**Instructions to follow**
Repeat exactly, and nothing more, the lines from the one that includes "140 63 212]" through the final line of the entries; skip the pictures.

**Excerpted records**
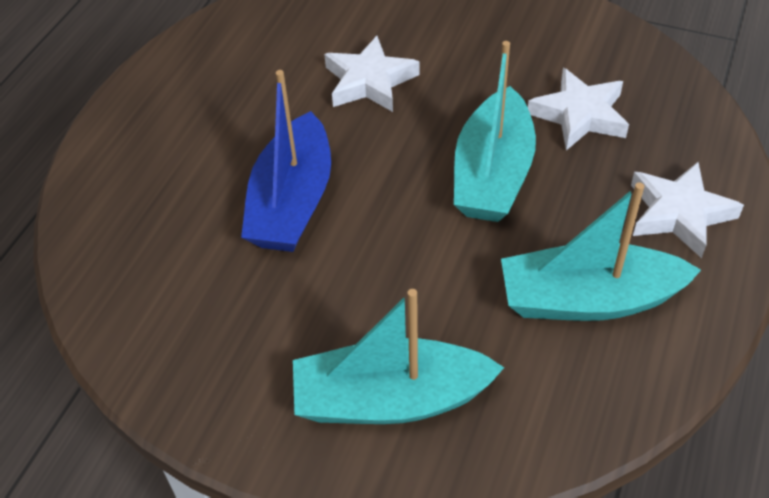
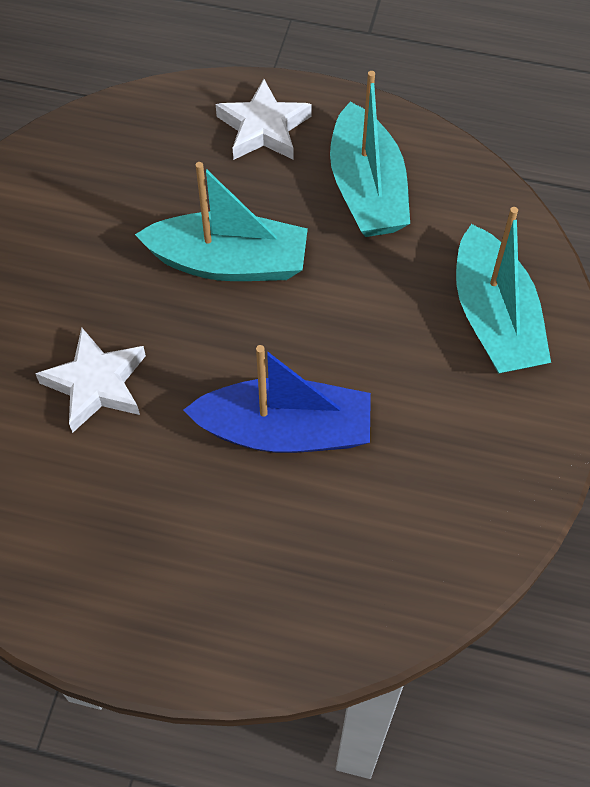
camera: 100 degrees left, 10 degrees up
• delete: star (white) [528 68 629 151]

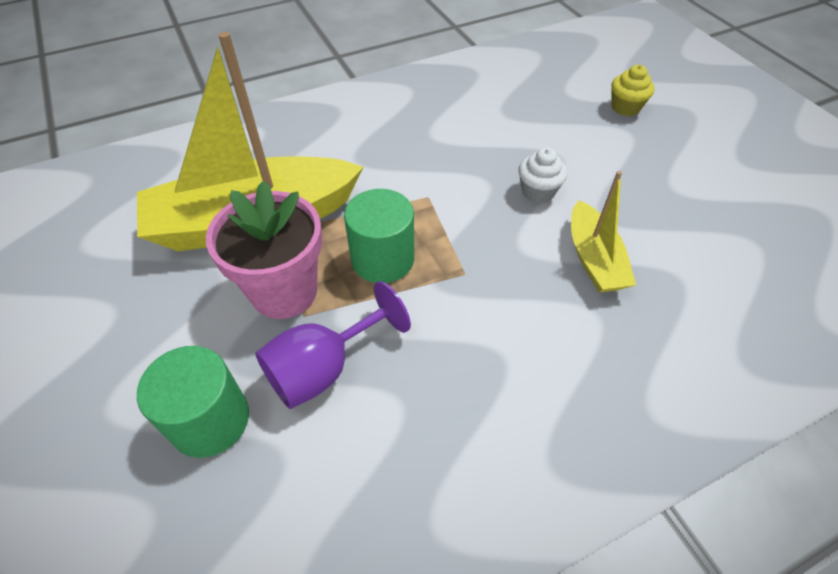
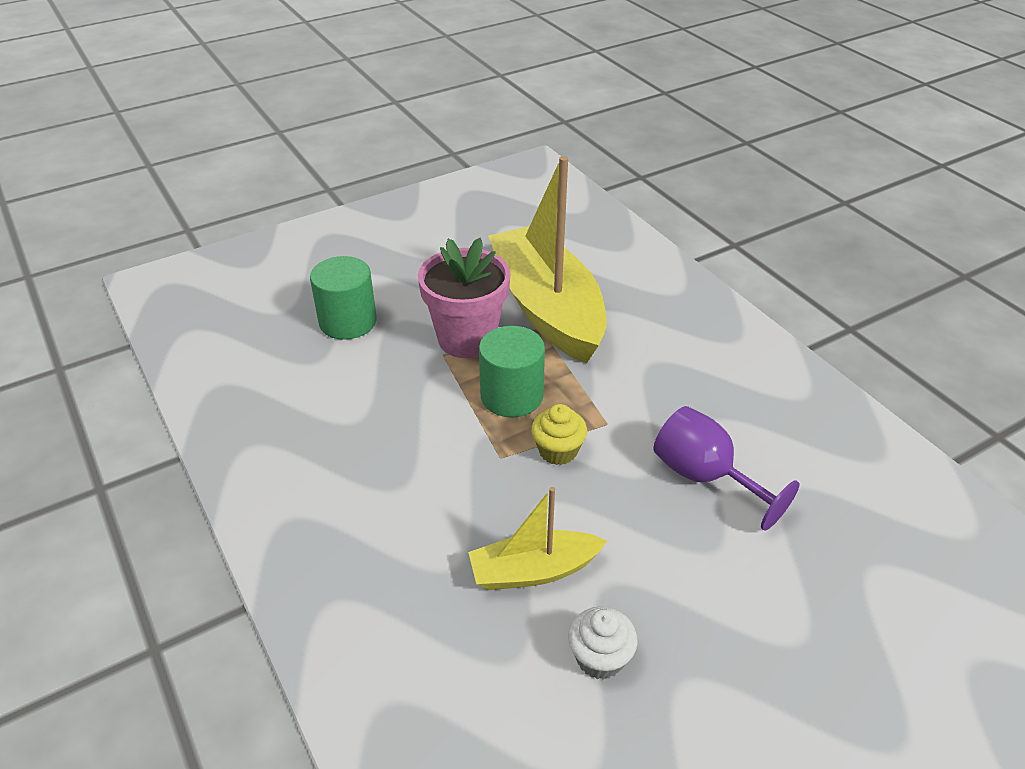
camera: 85 degrees right, 10 degrees down
• move: cupcake (yellow) [611 65 655 116] to [531 404 587 465]
• move: cupcake (white) [519 147 567 203] to [568 607 638 679]
• move: goblet (purple) [255 281 411 409] to [654 406 799 531]

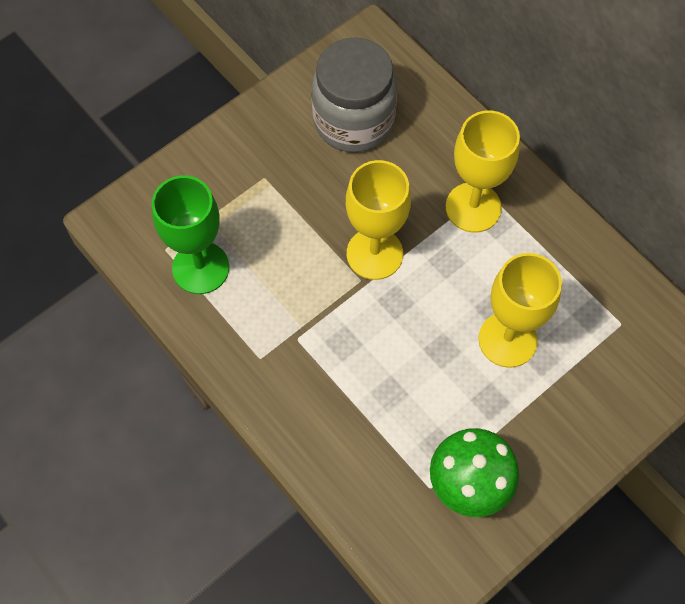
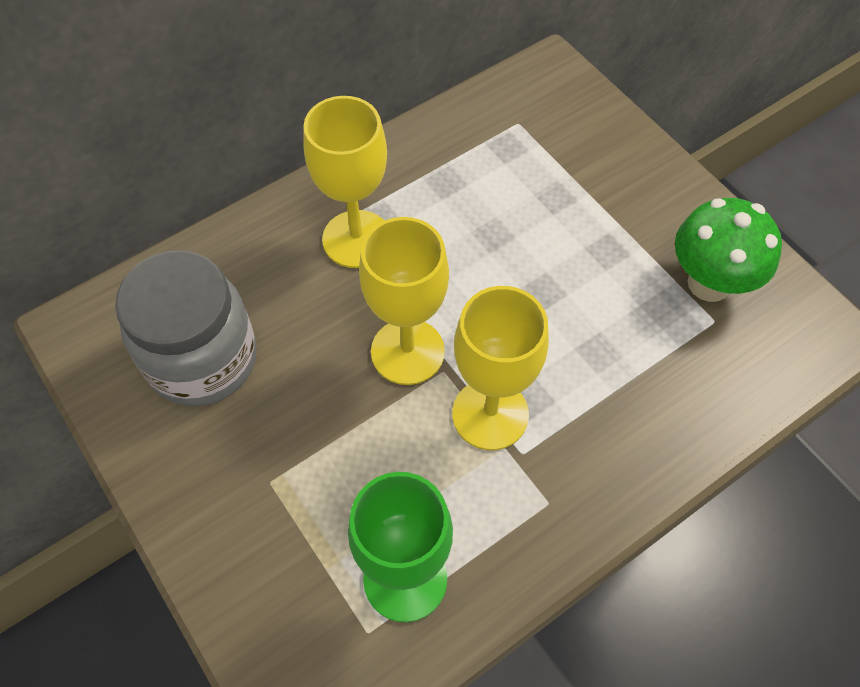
camera: 85 degrees left, 5 degrees down
• move: goblet (yellow) [478 253 562 368] to [452 286 549 450]

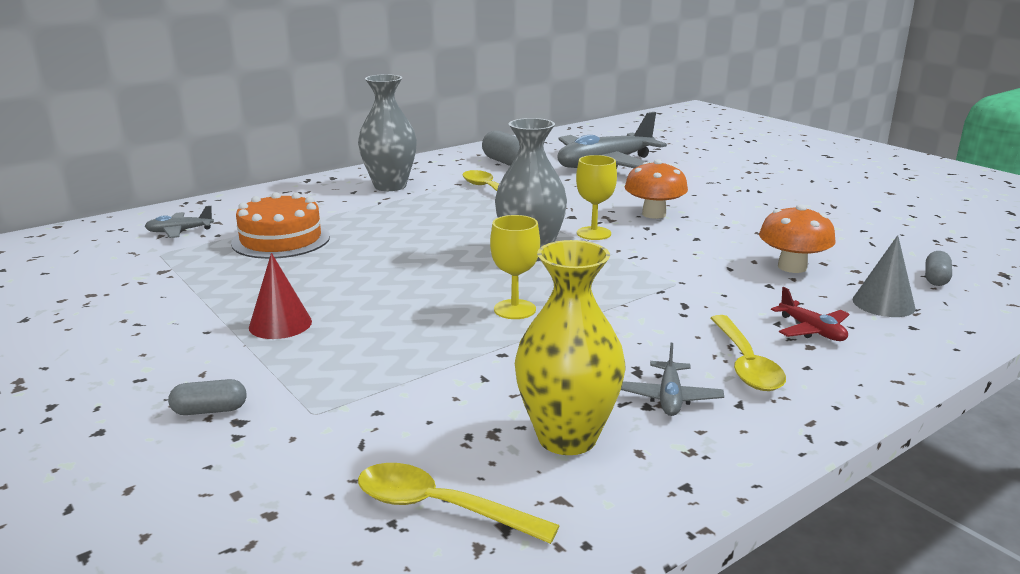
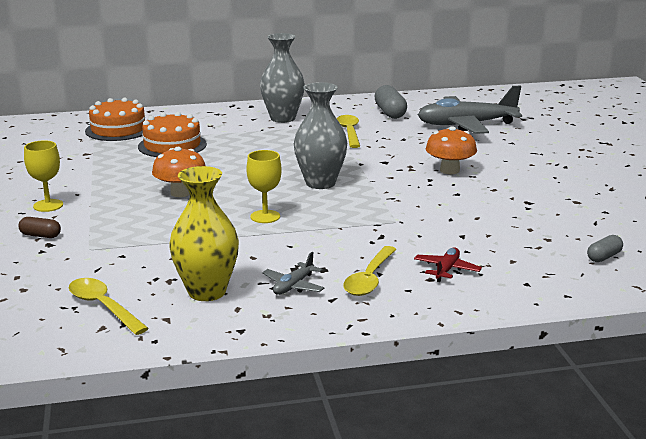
camera: 25 degrees right, 0 degrees up
• move: goblet (yellow) [576 155 617 240] to [24 140 63 212]
• move: mushroom (orange) [759 204 836 273] to [152 147 205 197]
• replace: plane (grey) [144 206 214 238] to cake (orange) [85 98 145 141]
• delete: cone (grey) [853 235 916 317]
• delete: cone (red) [249 253 312 339]
• rotate: plane (red) [771 287 849 341] = [414 247 482 282] 150 degrees counterclockwise
• recolor: capsule (grey) [168 379 246 415] to capsule (brown) [18 217 61 238]

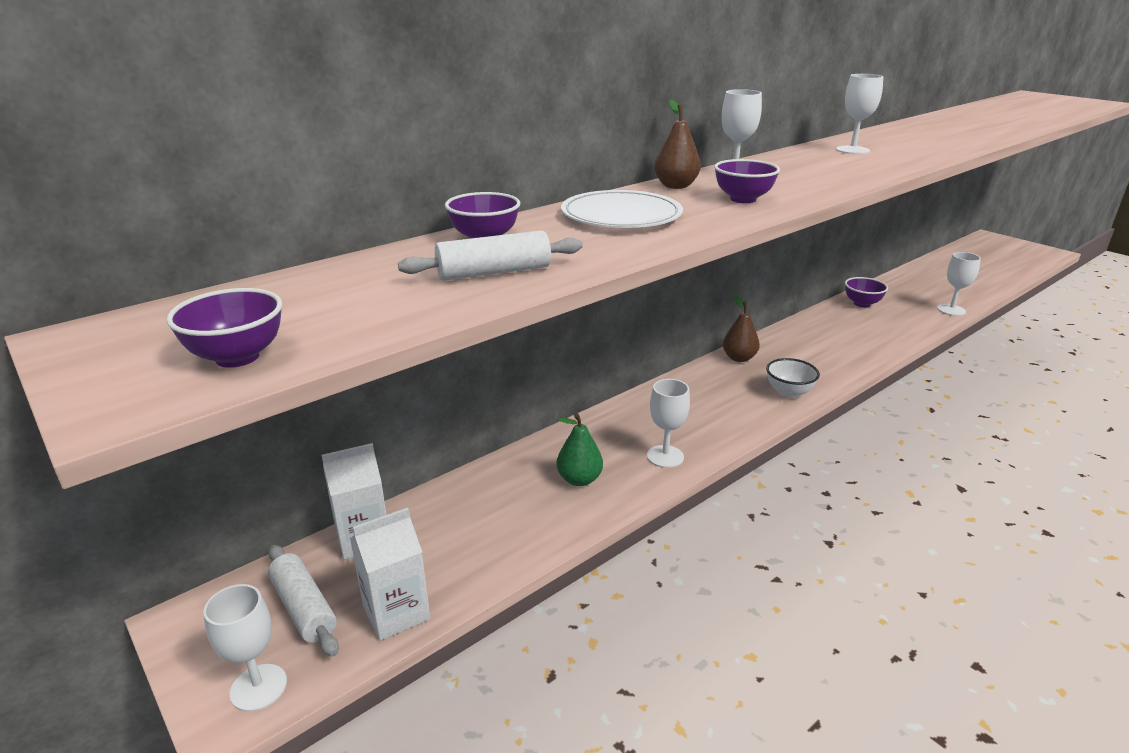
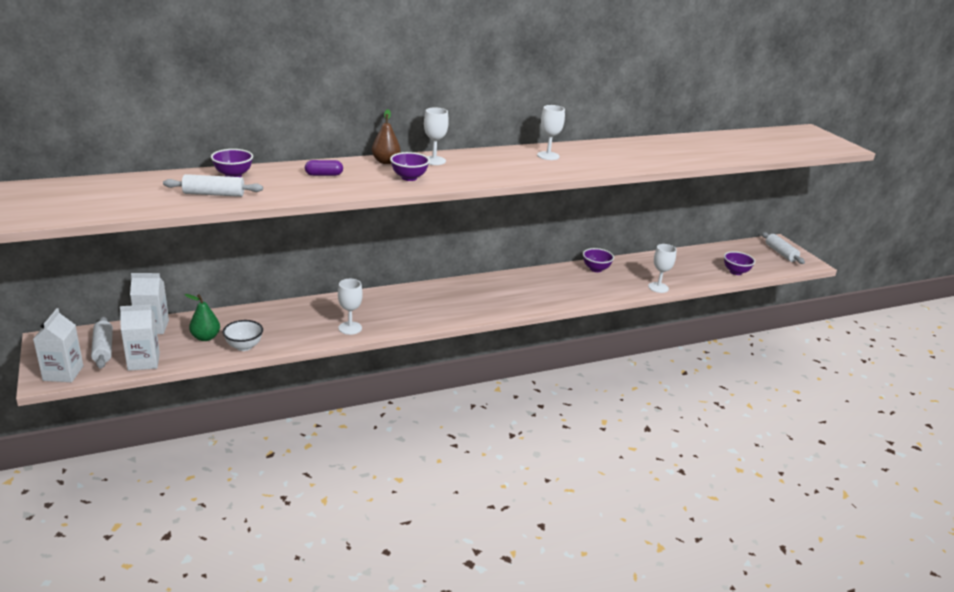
camera: 15 degrees right, 0 degrees up
• replace: plate (white) [561 190 683 228] to capsule (purple) [305 160 343 176]
• move: bowl (purple) [166 288 283 368] to [724 251 755 275]
• delete: pear (brown) [723 295 760 362]
• move: bowl (white) [766 358 820 398] to [223 320 263 351]
• move: pear (green) [556 413 603 486] to [185 294 220 341]
• replace: goblet (white) [203 584 287 712] to carton (white) [33 308 83 382]
• insert: rolling pin (white) [762 232 805 264]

**The answer**
• move: goblet (yellow) [576 155 617 240] to [24 140 63 212]
• move: mushroom (orange) [759 204 836 273] to [152 147 205 197]
• replace: plane (grey) [144 206 214 238] to cake (orange) [85 98 145 141]
• delete: cone (grey) [853 235 916 317]
• delete: cone (red) [249 253 312 339]
• rotate: plane (red) [771 287 849 341] = [414 247 482 282] 150 degrees counterclockwise
• recolor: capsule (grey) [168 379 246 415] to capsule (brown) [18 217 61 238]

camera: 15 degrees right, 0 degrees up
• replace: plate (white) [561 190 683 228] to capsule (purple) [305 160 343 176]
• move: bowl (purple) [166 288 283 368] to [724 251 755 275]
• delete: pear (brown) [723 295 760 362]
• move: bowl (white) [766 358 820 398] to [223 320 263 351]
• move: pear (green) [556 413 603 486] to [185 294 220 341]
• replace: goblet (white) [203 584 287 712] to carton (white) [33 308 83 382]
• insert: rolling pin (white) [762 232 805 264]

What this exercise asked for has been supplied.